**DATA FOR THIS TASK:**
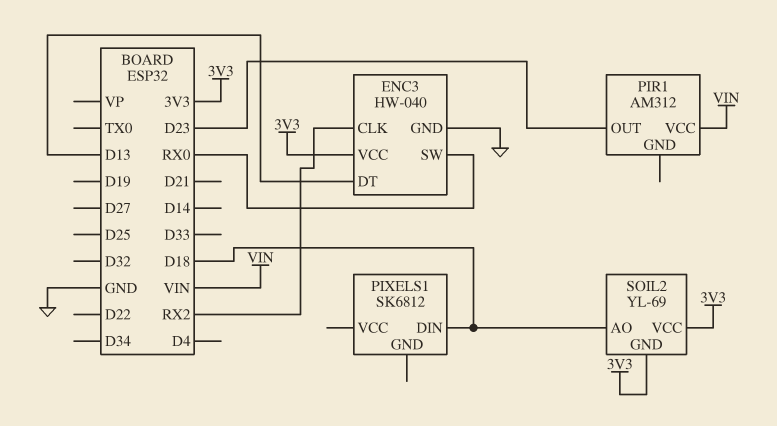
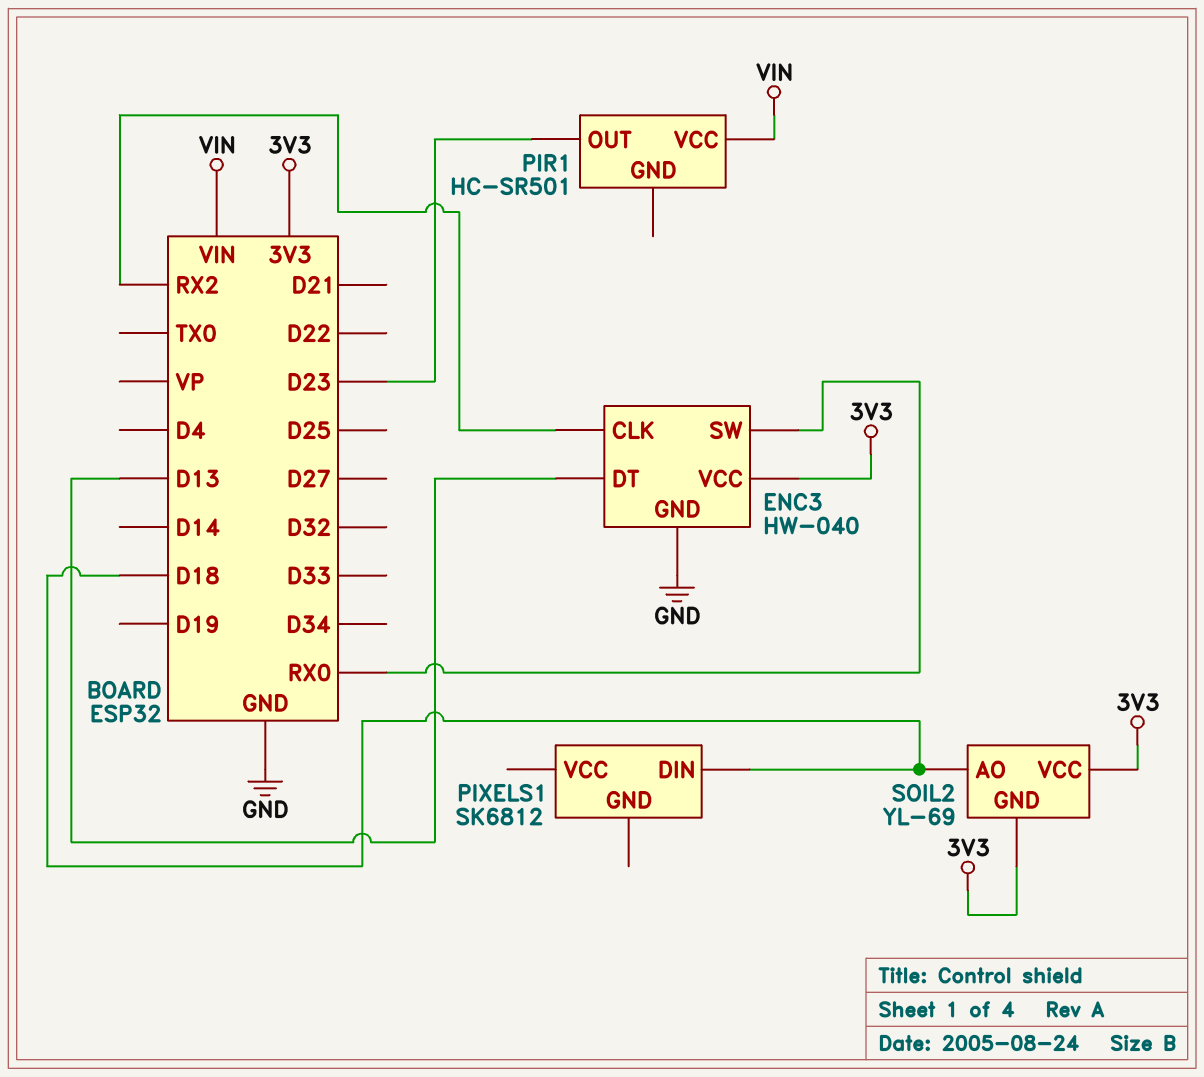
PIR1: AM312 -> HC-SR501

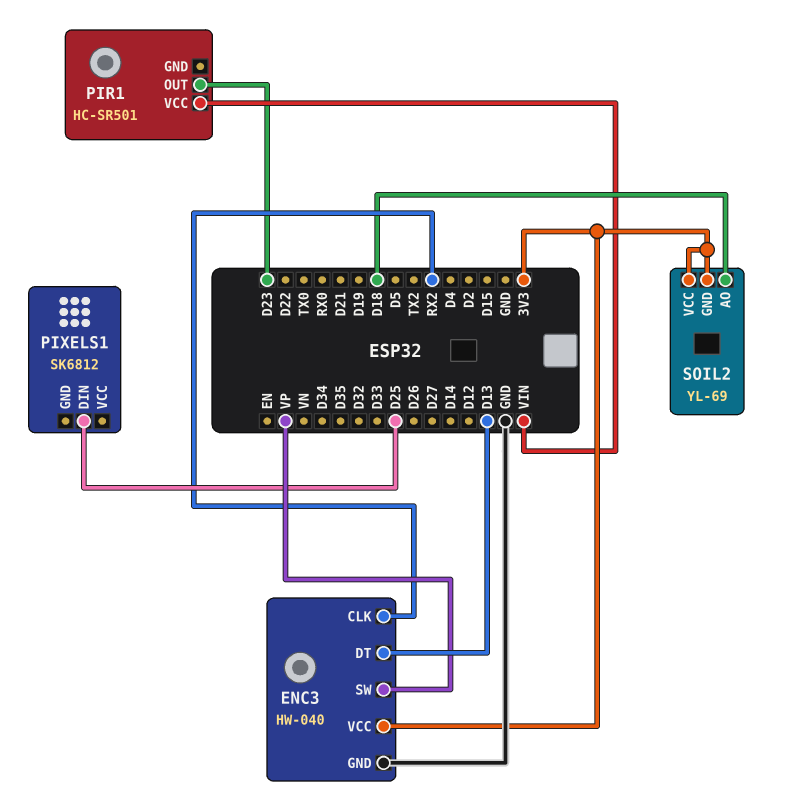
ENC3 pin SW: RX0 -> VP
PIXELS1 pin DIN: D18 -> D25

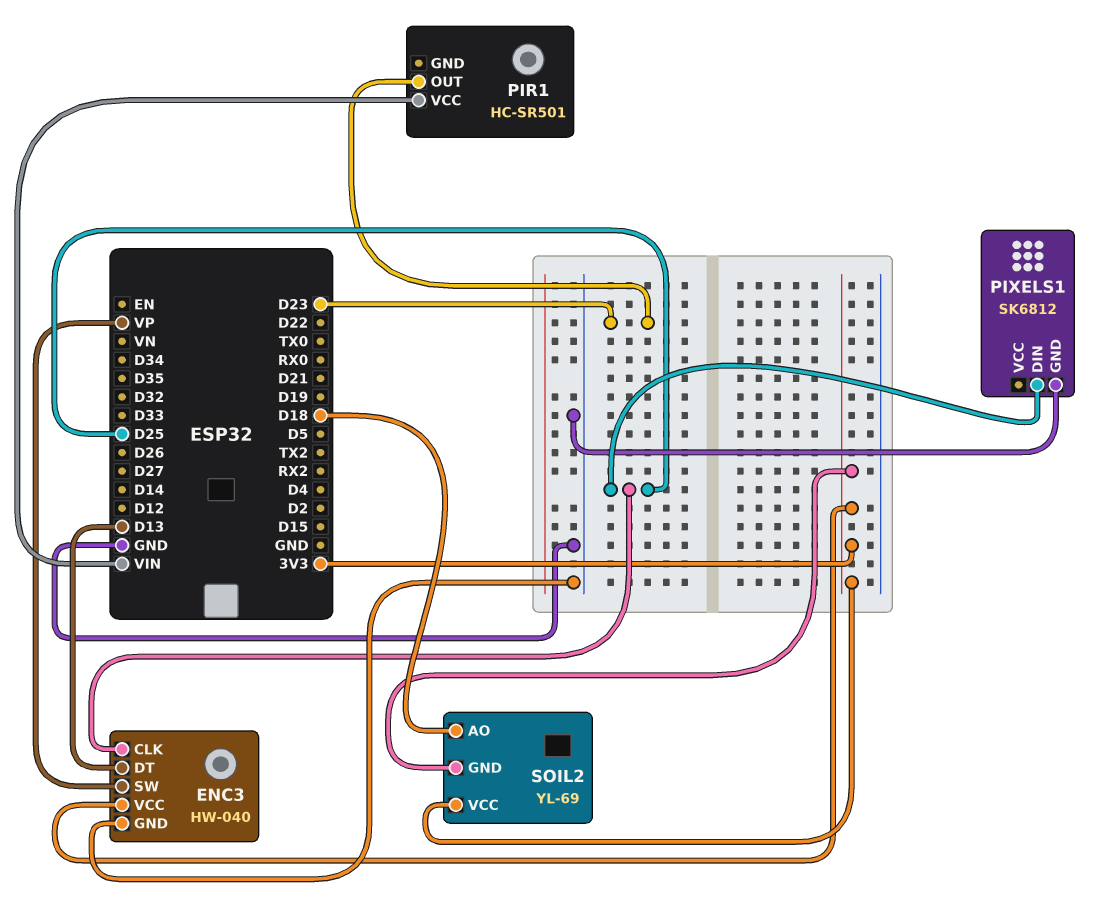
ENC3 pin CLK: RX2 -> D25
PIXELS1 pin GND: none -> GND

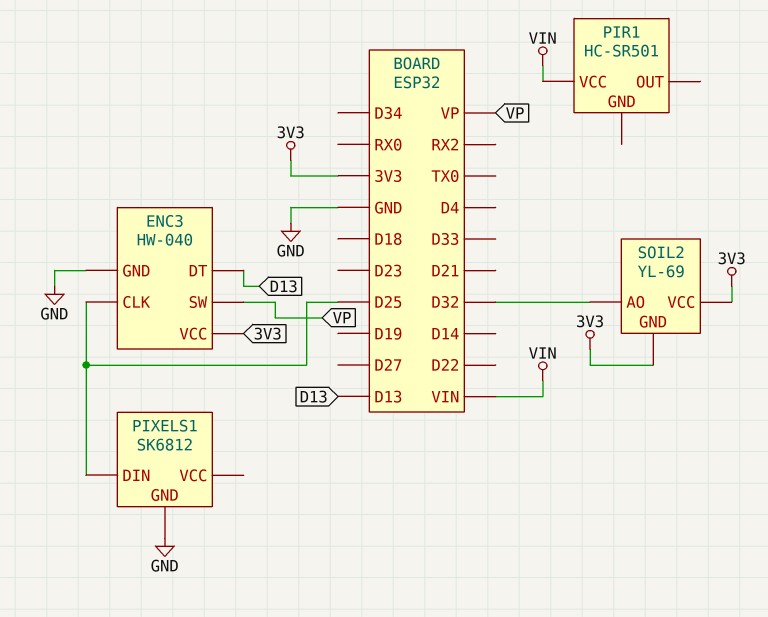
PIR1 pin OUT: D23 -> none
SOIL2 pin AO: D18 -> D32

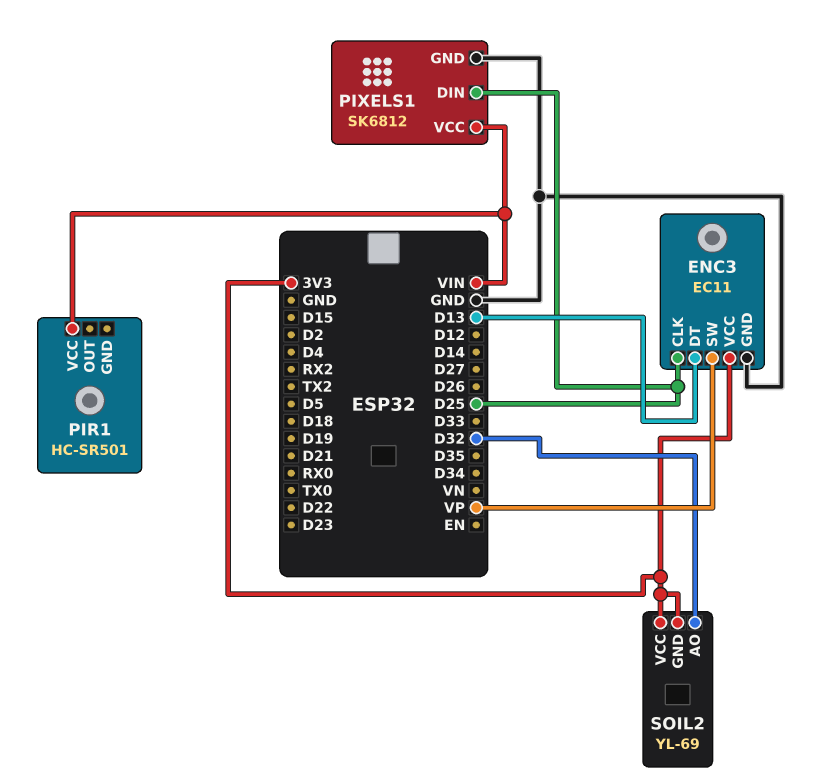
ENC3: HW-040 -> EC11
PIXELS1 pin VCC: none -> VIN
--
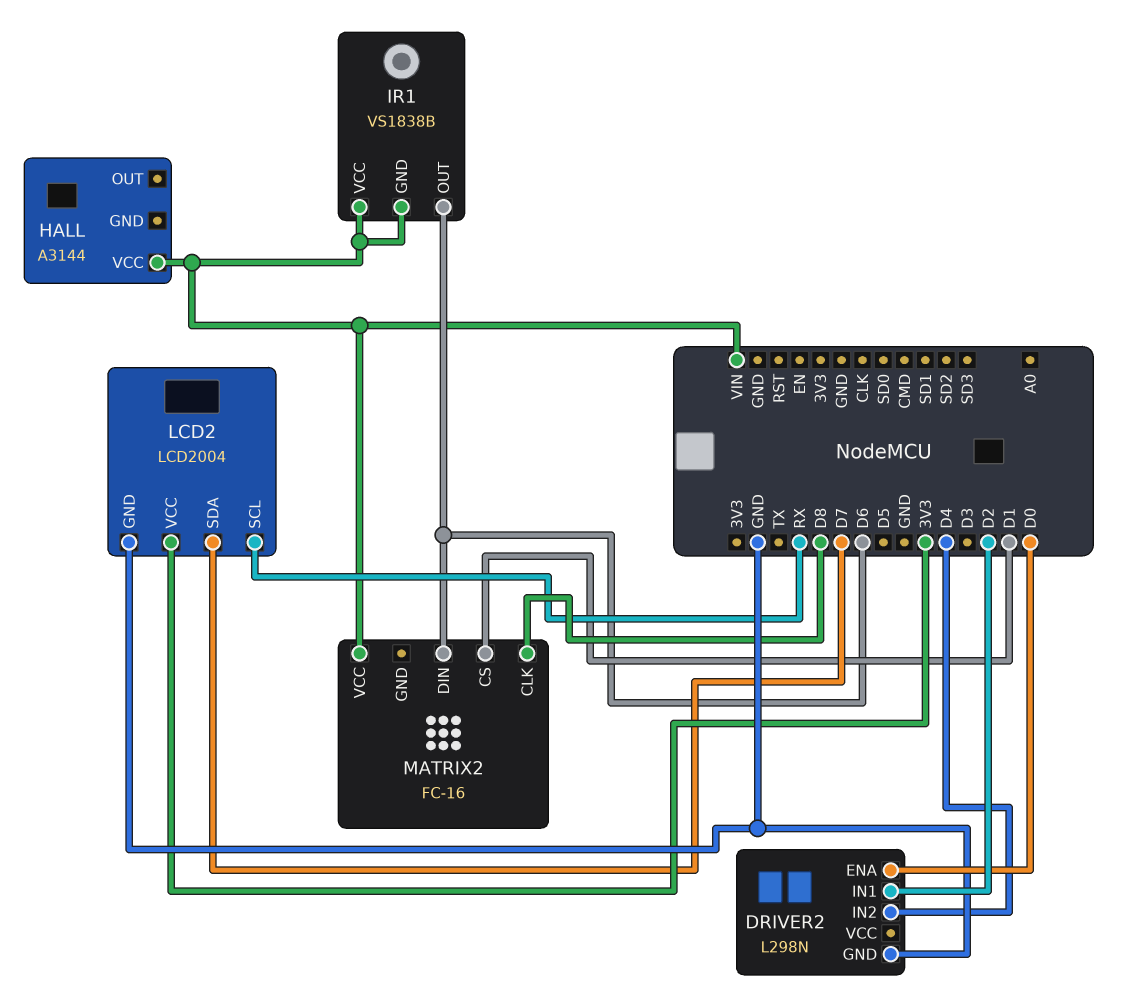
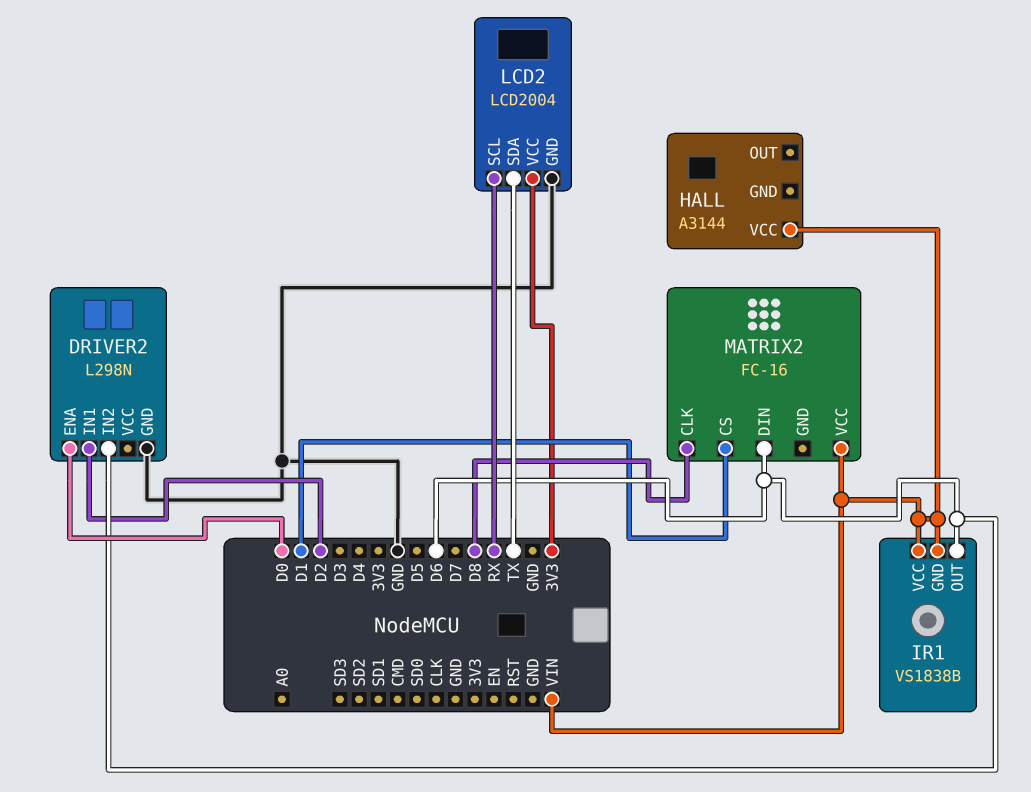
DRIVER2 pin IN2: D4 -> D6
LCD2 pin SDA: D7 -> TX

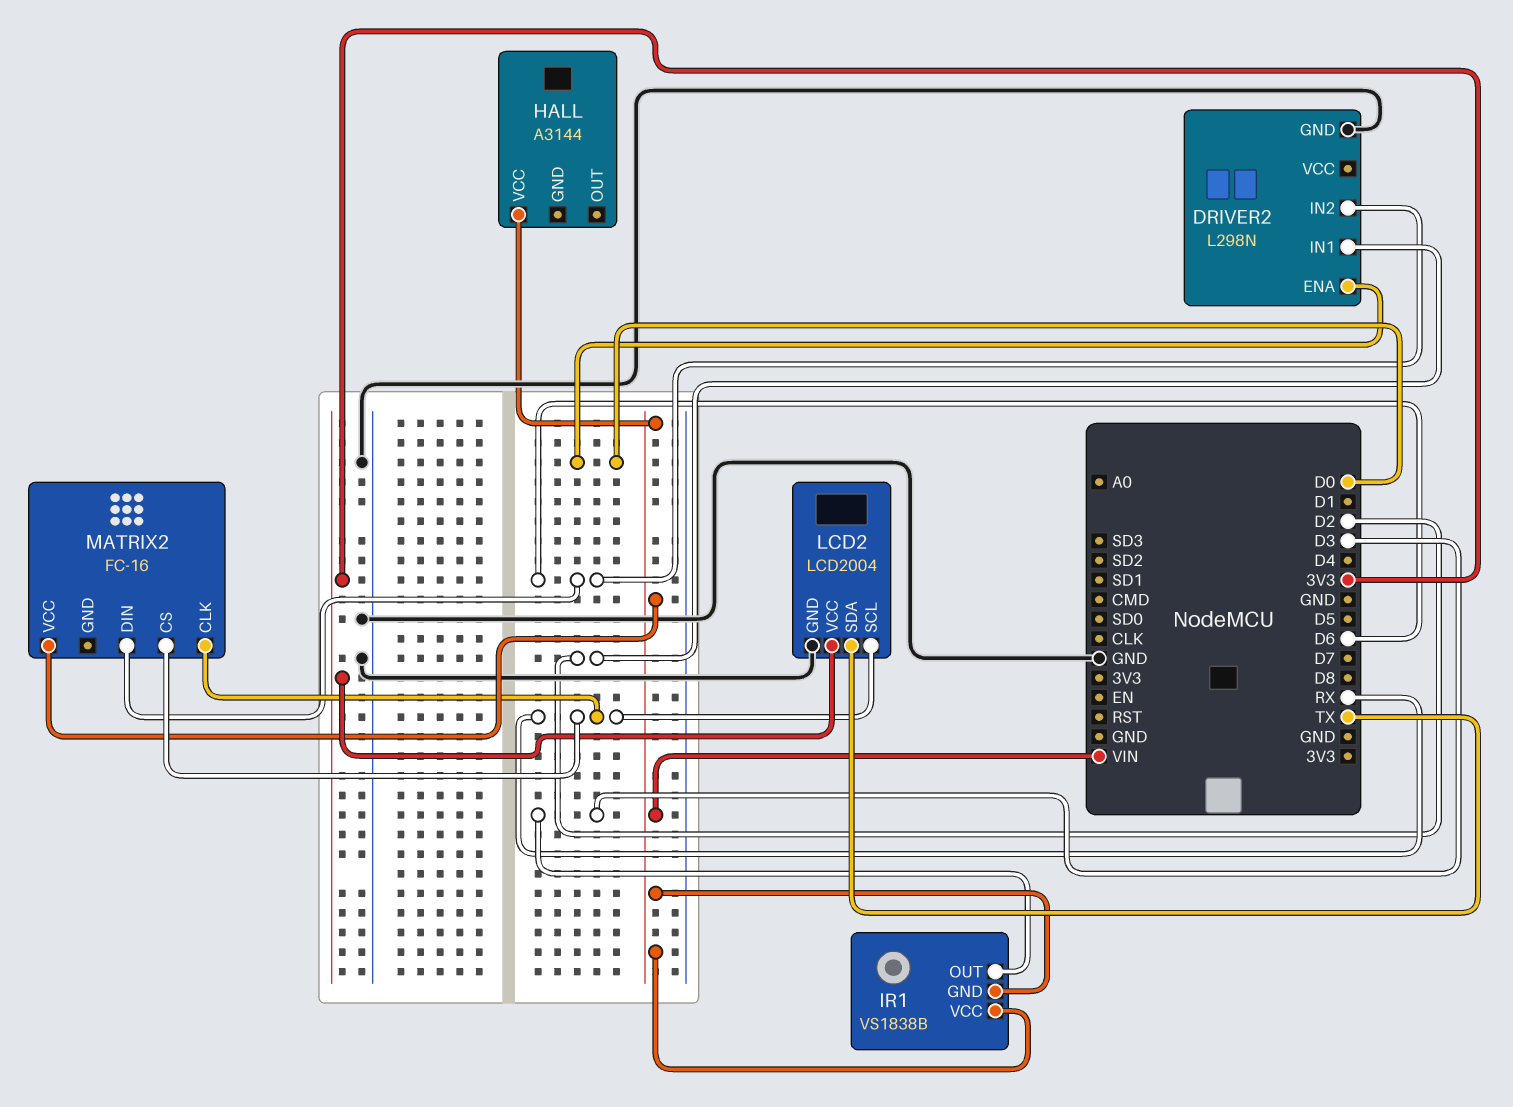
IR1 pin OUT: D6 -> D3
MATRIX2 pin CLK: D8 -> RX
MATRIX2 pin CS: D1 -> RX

**EXERCISE OBJECTIVE:** Would you show all lines of the material above that contain the word "none"?

**EXERCISE SOLUTION:**
PIXELS1 pin GND: none -> GND
PIR1 pin OUT: D23 -> none
PIXELS1 pin VCC: none -> VIN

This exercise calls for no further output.